Excerpted data:

+ + +

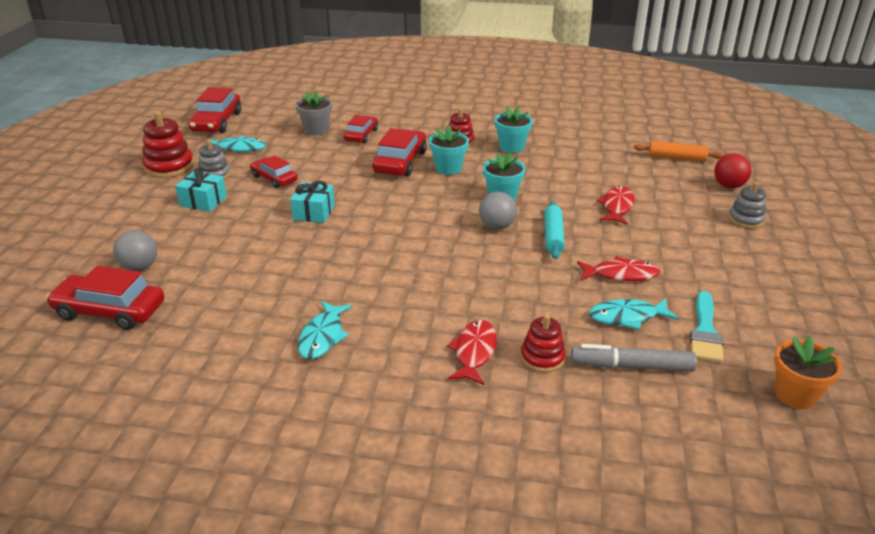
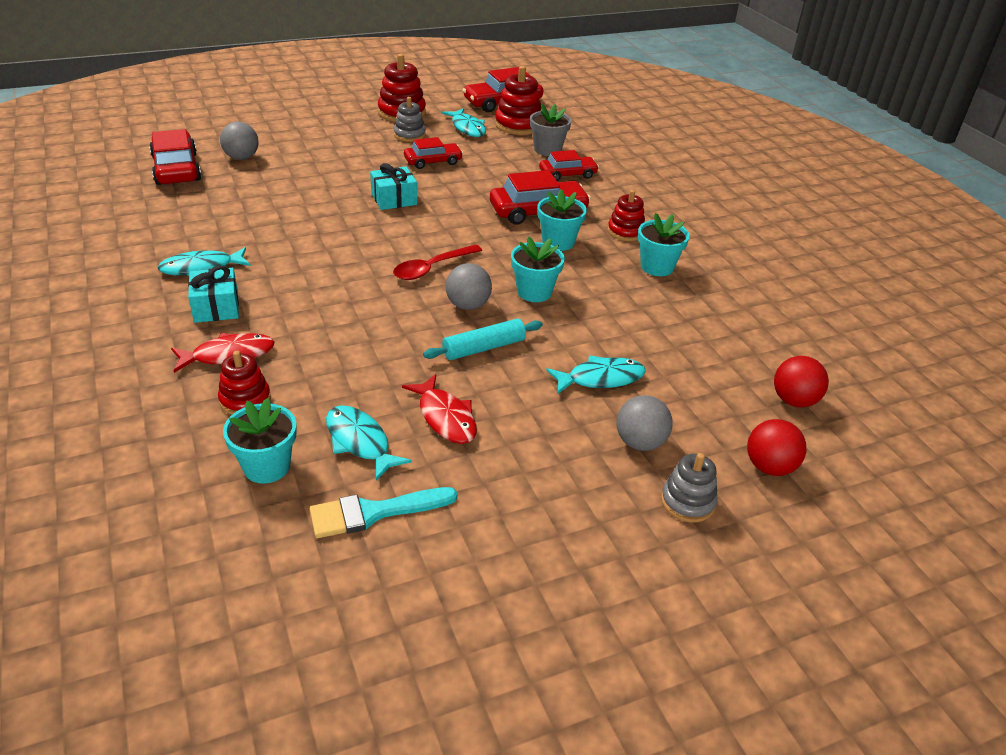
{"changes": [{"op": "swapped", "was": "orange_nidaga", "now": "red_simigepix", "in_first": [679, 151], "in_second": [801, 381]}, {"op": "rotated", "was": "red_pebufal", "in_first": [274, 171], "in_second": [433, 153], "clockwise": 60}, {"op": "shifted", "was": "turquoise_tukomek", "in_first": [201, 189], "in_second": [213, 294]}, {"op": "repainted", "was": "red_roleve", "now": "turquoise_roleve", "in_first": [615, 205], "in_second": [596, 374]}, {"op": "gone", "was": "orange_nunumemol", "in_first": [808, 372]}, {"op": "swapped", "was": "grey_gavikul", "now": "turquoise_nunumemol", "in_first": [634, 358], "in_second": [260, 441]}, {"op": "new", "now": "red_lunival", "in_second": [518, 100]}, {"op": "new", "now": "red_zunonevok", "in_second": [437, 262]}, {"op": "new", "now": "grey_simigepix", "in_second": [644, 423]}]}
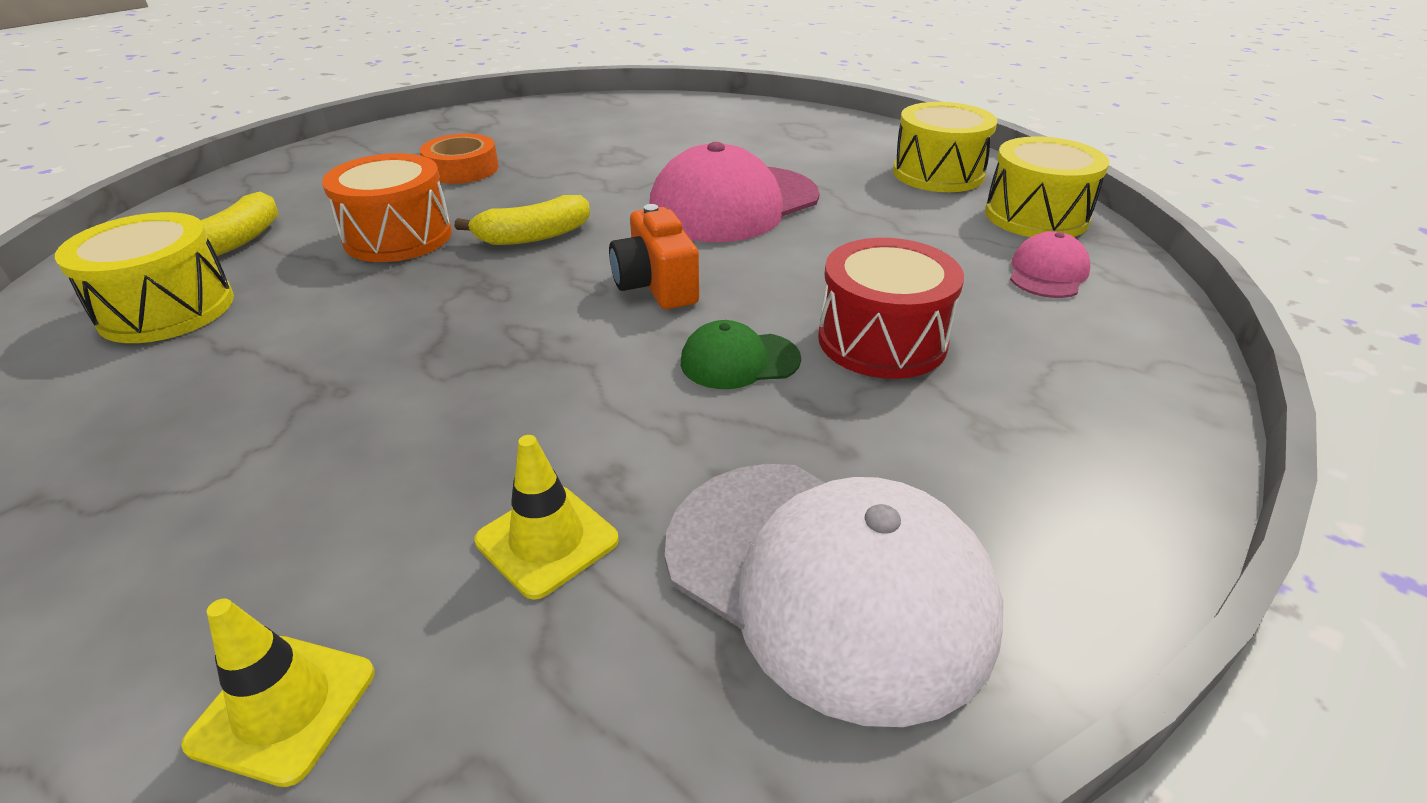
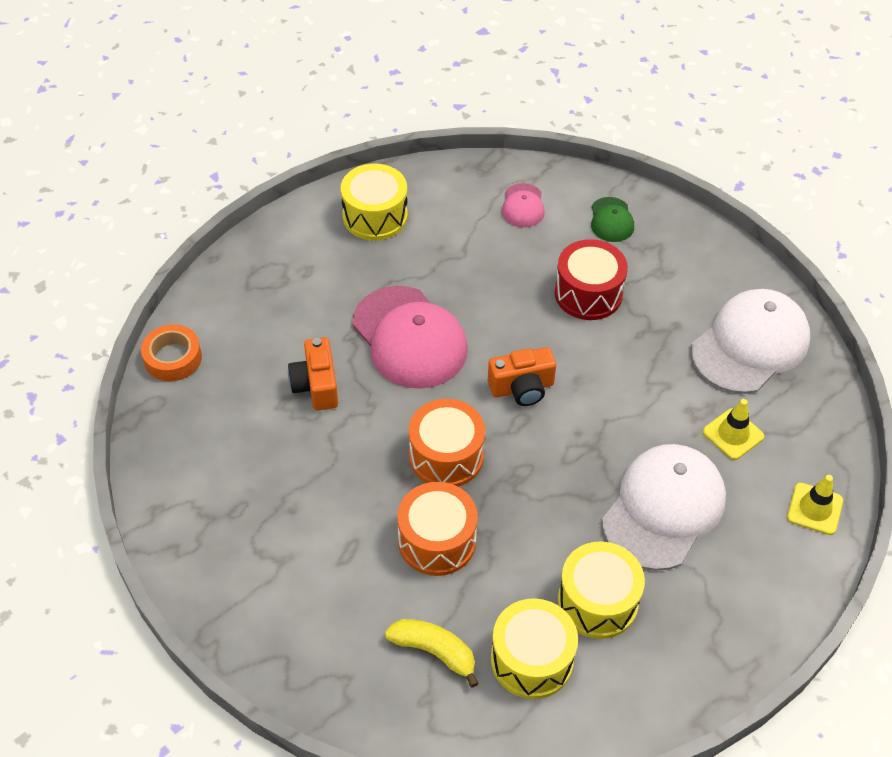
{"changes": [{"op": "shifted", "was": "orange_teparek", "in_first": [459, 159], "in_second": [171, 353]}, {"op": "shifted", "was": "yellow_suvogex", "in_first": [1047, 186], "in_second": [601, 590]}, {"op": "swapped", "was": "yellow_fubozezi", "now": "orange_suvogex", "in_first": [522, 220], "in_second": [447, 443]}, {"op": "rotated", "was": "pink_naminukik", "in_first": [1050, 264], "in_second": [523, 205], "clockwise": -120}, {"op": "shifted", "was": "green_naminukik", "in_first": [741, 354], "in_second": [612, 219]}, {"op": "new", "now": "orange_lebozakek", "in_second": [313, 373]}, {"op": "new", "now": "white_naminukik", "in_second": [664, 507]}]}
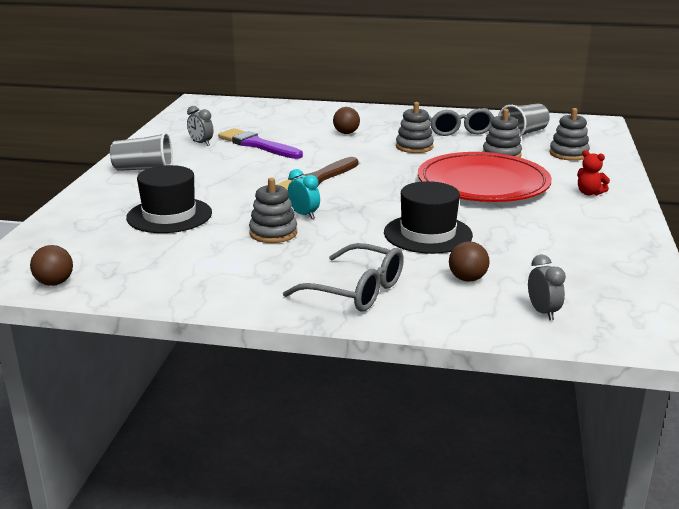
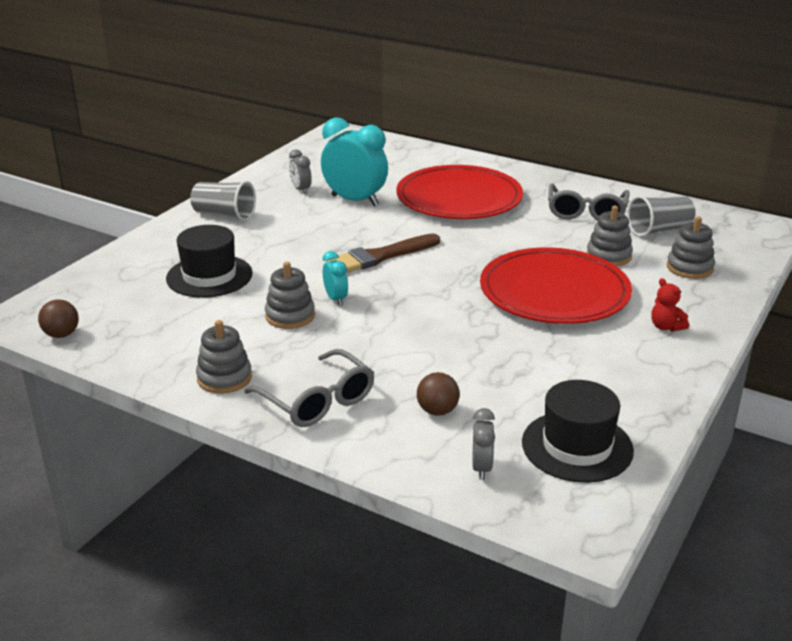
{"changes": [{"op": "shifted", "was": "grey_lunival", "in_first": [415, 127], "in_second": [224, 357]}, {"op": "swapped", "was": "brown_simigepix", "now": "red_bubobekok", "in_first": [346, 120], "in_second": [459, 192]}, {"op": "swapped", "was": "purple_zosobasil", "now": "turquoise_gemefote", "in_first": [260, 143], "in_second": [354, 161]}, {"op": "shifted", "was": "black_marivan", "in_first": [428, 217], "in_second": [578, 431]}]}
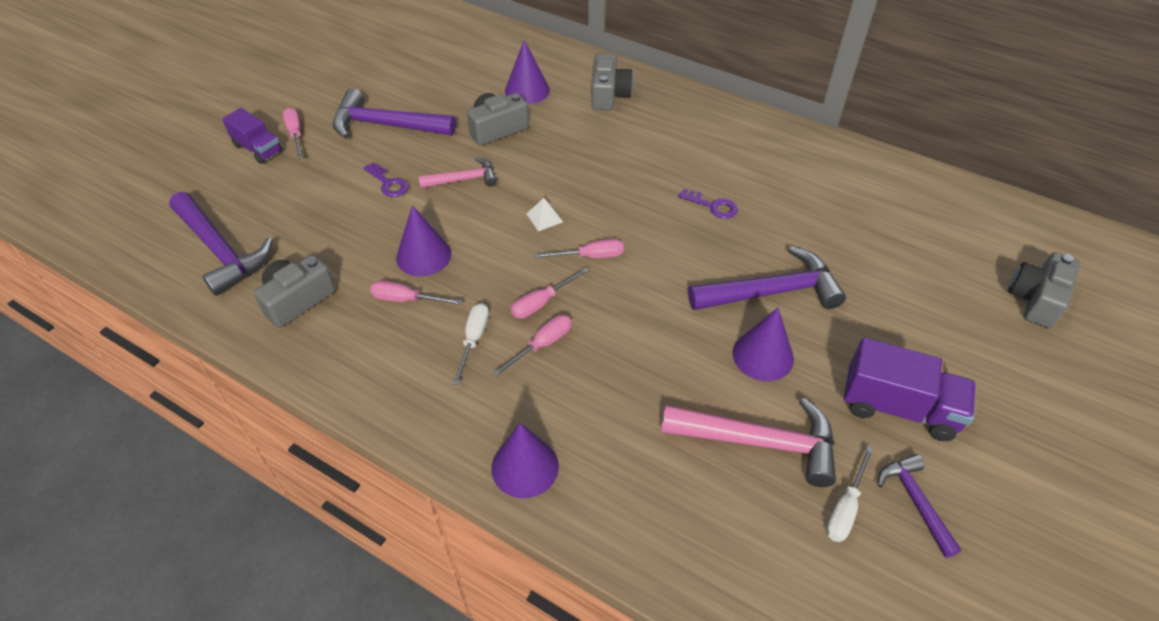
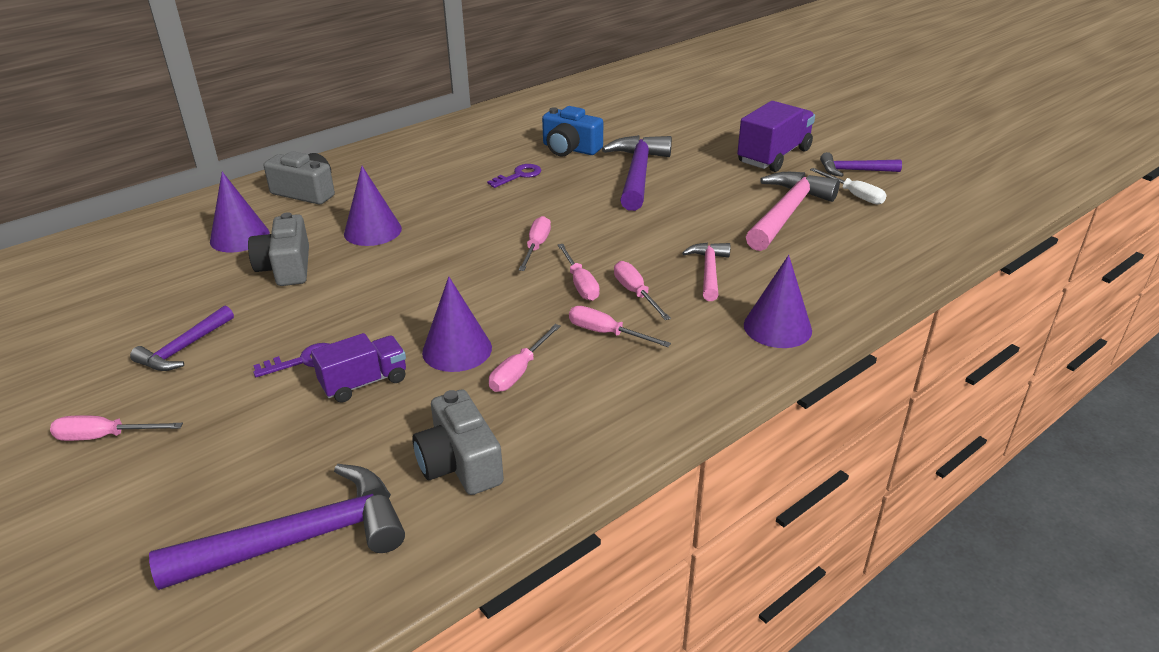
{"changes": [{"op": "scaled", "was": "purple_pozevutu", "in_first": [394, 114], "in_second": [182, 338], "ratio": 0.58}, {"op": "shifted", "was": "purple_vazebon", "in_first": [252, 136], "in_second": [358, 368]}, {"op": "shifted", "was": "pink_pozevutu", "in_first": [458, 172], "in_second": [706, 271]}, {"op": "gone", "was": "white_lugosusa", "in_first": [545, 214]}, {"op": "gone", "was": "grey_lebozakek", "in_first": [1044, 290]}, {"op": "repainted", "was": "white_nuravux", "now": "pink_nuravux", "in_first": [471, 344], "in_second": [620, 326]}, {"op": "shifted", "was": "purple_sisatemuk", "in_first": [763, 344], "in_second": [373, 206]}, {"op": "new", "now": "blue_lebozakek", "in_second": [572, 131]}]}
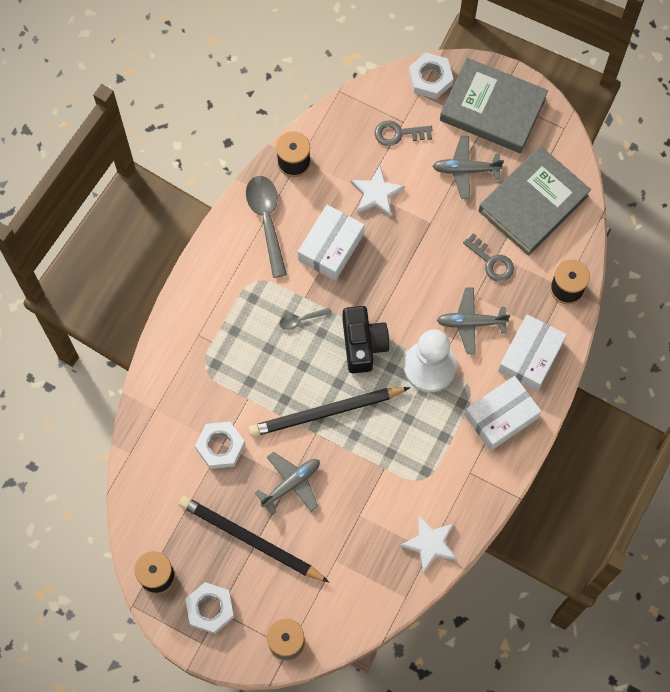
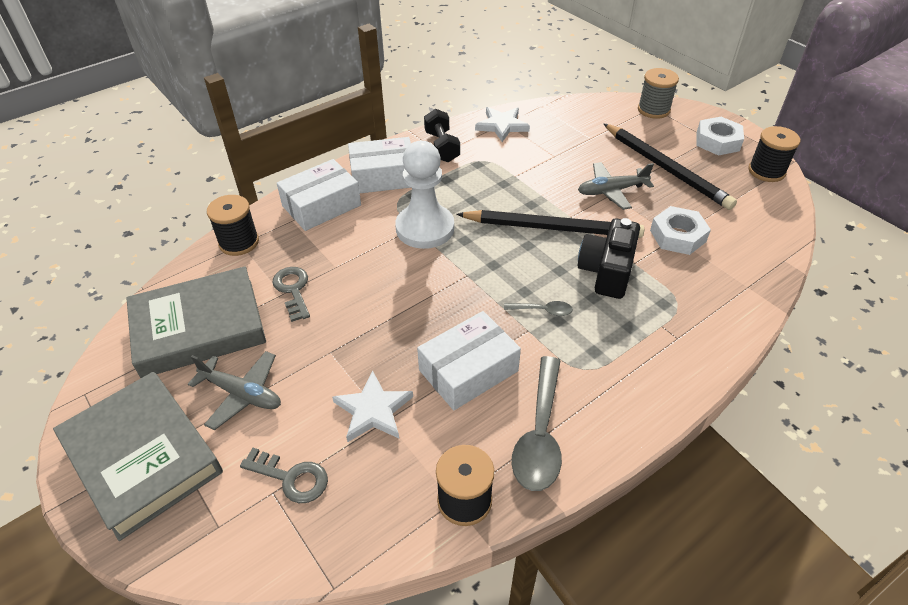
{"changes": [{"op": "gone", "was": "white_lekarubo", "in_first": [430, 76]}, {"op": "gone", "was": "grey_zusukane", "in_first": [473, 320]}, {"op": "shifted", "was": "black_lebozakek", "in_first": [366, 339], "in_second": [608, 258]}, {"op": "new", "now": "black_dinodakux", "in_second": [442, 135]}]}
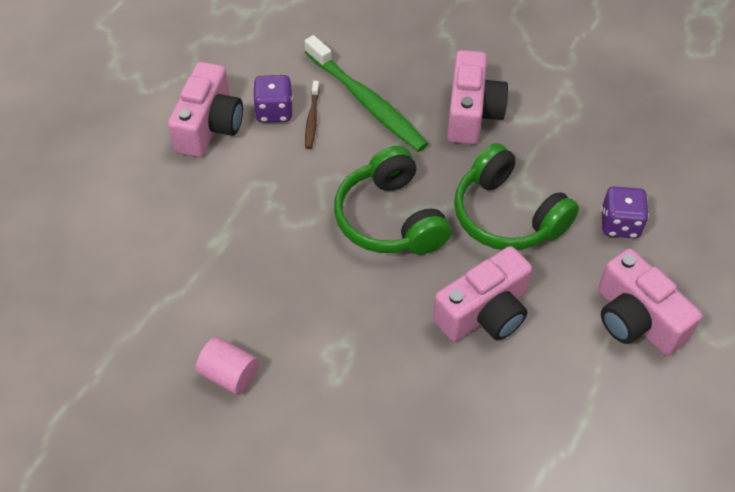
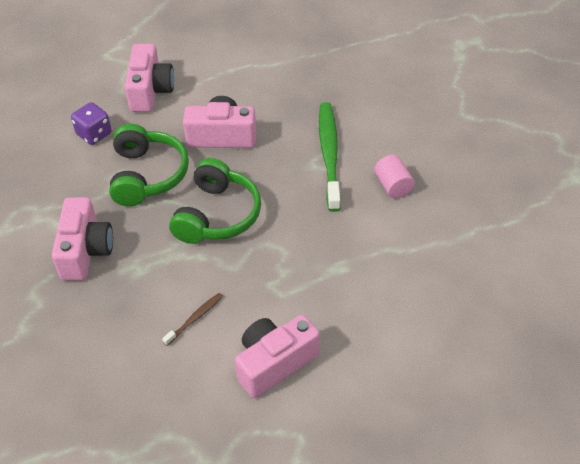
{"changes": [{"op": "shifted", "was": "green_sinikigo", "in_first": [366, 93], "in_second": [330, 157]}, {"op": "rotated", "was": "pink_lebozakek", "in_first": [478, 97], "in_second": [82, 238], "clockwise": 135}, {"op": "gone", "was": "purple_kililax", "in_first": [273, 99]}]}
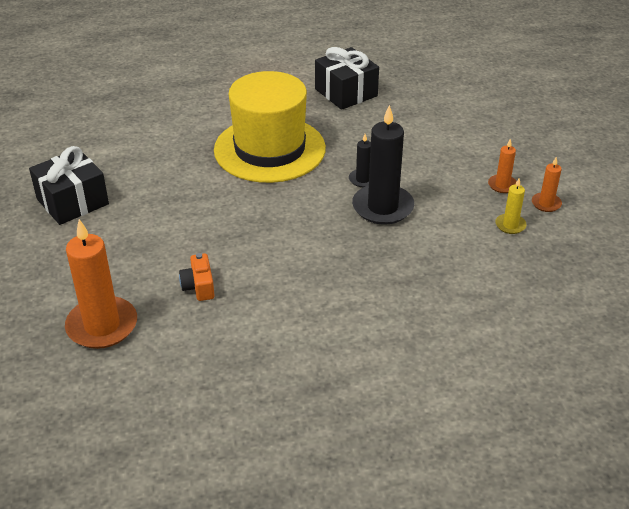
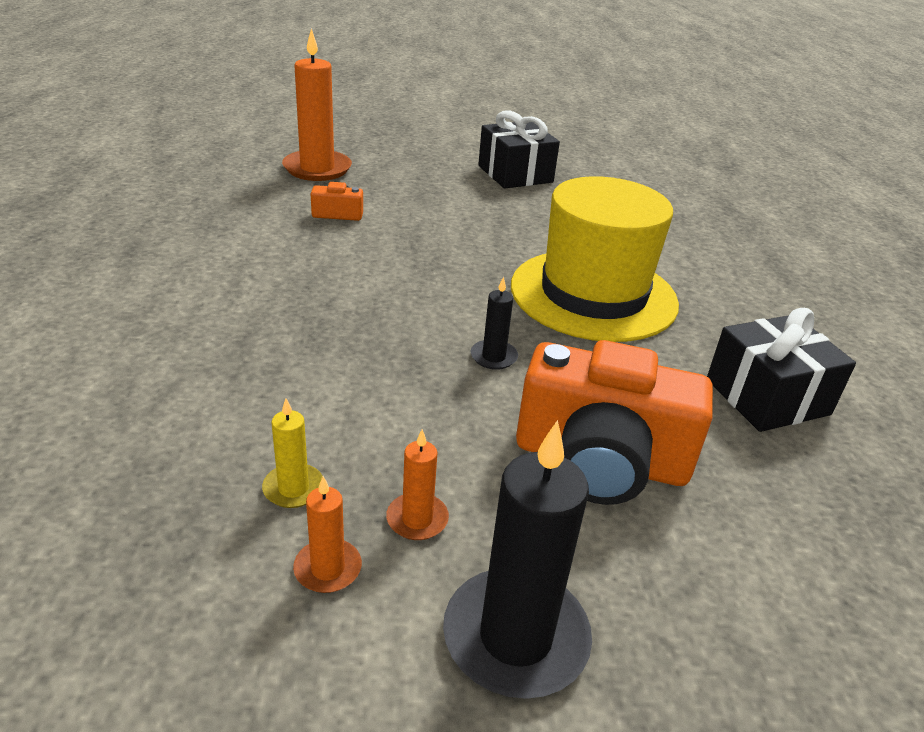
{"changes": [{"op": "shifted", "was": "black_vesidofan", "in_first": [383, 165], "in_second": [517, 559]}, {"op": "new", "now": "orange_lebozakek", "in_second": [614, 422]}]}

+ + +

What the task asks: Pictures are to be dropped, and the remaining data set down exactly.

Reply:
{"changes": [{"op": "swapped", "was": "orange_nidaga", "now": "red_simigepix", "in_first": [679, 151], "in_second": [801, 381]}, {"op": "rotated", "was": "red_pebufal", "in_first": [274, 171], "in_second": [433, 153], "clockwise": 60}, {"op": "shifted", "was": "turquoise_tukomek", "in_first": [201, 189], "in_second": [213, 294]}, {"op": "repainted", "was": "red_roleve", "now": "turquoise_roleve", "in_first": [615, 205], "in_second": [596, 374]}, {"op": "gone", "was": "orange_nunumemol", "in_first": [808, 372]}, {"op": "swapped", "was": "grey_gavikul", "now": "turquoise_nunumemol", "in_first": [634, 358], "in_second": [260, 441]}, {"op": "new", "now": "red_lunival", "in_second": [518, 100]}, {"op": "new", "now": "red_zunonevok", "in_second": [437, 262]}, {"op": "new", "now": "grey_simigepix", "in_second": [644, 423]}]}
{"changes": [{"op": "shifted", "was": "orange_teparek", "in_first": [459, 159], "in_second": [171, 353]}, {"op": "shifted", "was": "yellow_suvogex", "in_first": [1047, 186], "in_second": [601, 590]}, {"op": "swapped", "was": "yellow_fubozezi", "now": "orange_suvogex", "in_first": [522, 220], "in_second": [447, 443]}, {"op": "rotated", "was": "pink_naminukik", "in_first": [1050, 264], "in_second": [523, 205], "clockwise": -120}, {"op": "shifted", "was": "green_naminukik", "in_first": [741, 354], "in_second": [612, 219]}, {"op": "new", "now": "orange_lebozakek", "in_second": [313, 373]}, {"op": "new", "now": "white_naminukik", "in_second": [664, 507]}]}
{"changes": [{"op": "shifted", "was": "grey_lunival", "in_first": [415, 127], "in_second": [224, 357]}, {"op": "swapped", "was": "brown_simigepix", "now": "red_bubobekok", "in_first": [346, 120], "in_second": [459, 192]}, {"op": "swapped", "was": "purple_zosobasil", "now": "turquoise_gemefote", "in_first": [260, 143], "in_second": [354, 161]}, {"op": "shifted", "was": "black_marivan", "in_first": [428, 217], "in_second": [578, 431]}]}
{"changes": [{"op": "scaled", "was": "purple_pozevutu", "in_first": [394, 114], "in_second": [182, 338], "ratio": 0.58}, {"op": "shifted", "was": "purple_vazebon", "in_first": [252, 136], "in_second": [358, 368]}, {"op": "shifted", "was": "pink_pozevutu", "in_first": [458, 172], "in_second": [706, 271]}, {"op": "gone", "was": "white_lugosusa", "in_first": [545, 214]}, {"op": "gone", "was": "grey_lebozakek", "in_first": [1044, 290]}, {"op": "repainted", "was": "white_nuravux", "now": "pink_nuravux", "in_first": [471, 344], "in_second": [620, 326]}, {"op": "shifted", "was": "purple_sisatemuk", "in_first": [763, 344], "in_second": [373, 206]}, {"op": "new", "now": "blue_lebozakek", "in_second": [572, 131]}]}
{"changes": [{"op": "gone", "was": "white_lekarubo", "in_first": [430, 76]}, {"op": "gone", "was": "grey_zusukane", "in_first": [473, 320]}, {"op": "shifted", "was": "black_lebozakek", "in_first": [366, 339], "in_second": [608, 258]}, {"op": "new", "now": "black_dinodakux", "in_second": [442, 135]}]}
{"changes": [{"op": "shifted", "was": "green_sinikigo", "in_first": [366, 93], "in_second": [330, 157]}, {"op": "rotated", "was": "pink_lebozakek", "in_first": [478, 97], "in_second": [82, 238], "clockwise": 135}, {"op": "gone", "was": "purple_kililax", "in_first": [273, 99]}]}
{"changes": [{"op": "shifted", "was": "black_vesidofan", "in_first": [383, 165], "in_second": [517, 559]}, {"op": "new", "now": "orange_lebozakek", "in_second": [614, 422]}]}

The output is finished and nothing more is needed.